The result should be every line in the data below that carries the string "PULSE".

Start of DATA EXTRACTS

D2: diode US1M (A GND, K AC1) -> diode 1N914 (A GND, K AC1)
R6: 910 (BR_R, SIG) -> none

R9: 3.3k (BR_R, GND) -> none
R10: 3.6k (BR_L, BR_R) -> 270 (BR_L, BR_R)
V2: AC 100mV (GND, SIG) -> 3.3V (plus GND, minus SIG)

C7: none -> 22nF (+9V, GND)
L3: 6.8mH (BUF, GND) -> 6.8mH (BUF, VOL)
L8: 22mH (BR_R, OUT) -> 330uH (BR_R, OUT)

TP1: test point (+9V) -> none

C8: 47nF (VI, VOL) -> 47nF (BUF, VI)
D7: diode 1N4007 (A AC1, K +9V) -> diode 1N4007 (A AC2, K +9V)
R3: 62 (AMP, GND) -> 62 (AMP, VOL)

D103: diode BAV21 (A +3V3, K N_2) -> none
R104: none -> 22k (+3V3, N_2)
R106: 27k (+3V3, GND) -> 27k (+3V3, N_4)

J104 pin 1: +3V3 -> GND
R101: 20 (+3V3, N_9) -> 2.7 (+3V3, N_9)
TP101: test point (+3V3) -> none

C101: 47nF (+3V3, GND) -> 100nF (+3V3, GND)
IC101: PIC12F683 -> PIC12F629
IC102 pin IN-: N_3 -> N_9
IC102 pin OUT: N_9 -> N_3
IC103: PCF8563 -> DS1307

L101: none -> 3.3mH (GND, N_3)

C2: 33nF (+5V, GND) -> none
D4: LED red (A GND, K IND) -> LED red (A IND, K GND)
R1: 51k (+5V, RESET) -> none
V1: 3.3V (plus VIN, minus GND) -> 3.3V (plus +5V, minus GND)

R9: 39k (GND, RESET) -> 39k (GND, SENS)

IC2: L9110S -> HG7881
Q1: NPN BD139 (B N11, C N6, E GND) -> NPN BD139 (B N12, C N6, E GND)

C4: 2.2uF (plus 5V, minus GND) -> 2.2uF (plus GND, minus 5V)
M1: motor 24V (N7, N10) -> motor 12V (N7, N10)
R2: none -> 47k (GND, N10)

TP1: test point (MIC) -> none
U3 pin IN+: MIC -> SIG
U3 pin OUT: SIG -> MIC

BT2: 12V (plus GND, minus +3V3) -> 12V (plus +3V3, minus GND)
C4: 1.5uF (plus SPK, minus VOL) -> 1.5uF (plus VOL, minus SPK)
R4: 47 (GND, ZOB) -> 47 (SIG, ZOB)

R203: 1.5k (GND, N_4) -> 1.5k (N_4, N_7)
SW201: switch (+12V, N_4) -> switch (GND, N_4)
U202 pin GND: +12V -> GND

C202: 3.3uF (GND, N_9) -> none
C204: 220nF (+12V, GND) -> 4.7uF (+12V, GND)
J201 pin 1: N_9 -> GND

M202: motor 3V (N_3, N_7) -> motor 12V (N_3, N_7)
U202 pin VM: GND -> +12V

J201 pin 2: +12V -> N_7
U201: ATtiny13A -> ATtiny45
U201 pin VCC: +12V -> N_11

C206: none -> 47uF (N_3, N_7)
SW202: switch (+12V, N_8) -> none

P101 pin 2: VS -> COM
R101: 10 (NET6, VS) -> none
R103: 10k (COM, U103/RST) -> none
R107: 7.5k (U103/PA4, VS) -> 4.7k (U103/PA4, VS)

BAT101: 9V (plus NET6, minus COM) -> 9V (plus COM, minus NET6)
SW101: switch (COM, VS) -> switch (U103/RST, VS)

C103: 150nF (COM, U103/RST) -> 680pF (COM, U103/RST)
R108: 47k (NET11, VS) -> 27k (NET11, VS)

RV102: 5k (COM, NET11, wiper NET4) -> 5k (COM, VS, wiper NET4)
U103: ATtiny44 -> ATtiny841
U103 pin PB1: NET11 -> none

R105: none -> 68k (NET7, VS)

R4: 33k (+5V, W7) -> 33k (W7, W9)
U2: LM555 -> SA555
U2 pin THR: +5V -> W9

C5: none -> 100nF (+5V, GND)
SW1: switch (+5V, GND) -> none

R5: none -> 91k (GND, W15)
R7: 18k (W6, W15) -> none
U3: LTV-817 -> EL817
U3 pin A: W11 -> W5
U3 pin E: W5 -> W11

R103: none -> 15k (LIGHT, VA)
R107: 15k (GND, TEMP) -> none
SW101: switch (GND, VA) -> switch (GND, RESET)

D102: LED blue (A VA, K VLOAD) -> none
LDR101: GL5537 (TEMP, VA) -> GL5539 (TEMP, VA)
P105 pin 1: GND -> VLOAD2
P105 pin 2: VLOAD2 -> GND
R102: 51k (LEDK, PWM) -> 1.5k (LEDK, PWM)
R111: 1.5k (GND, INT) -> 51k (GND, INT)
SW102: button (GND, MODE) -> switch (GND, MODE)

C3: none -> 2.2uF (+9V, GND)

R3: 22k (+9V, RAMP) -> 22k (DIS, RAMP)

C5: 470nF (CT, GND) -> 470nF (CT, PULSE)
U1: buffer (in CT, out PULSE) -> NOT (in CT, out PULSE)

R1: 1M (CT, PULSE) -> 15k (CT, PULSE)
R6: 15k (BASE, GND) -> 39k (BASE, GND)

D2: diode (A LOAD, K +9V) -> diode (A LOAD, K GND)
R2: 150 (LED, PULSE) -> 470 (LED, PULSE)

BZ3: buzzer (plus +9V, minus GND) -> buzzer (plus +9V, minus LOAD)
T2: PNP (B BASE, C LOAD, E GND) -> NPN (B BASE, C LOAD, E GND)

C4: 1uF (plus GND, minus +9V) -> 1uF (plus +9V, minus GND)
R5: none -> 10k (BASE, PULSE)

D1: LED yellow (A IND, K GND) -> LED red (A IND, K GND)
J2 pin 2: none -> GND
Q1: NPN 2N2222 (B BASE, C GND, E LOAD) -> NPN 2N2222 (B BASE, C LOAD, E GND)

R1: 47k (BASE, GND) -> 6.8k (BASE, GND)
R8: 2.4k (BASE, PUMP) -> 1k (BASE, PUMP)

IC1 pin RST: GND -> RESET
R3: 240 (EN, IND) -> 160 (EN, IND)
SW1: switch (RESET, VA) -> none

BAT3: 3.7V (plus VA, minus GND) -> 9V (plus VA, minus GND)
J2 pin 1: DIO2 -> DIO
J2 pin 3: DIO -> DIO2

End of DATA EXTRACTS

### RESPONSE TO THE TASK
C5: 470nF (CT, GND) -> 470nF (CT, PULSE)
U1: buffer (in CT, out PULSE) -> NOT (in CT, out PULSE)
R1: 1M (CT, PULSE) -> 15k (CT, PULSE)
R2: 150 (LED, PULSE) -> 470 (LED, PULSE)
R5: none -> 10k (BASE, PULSE)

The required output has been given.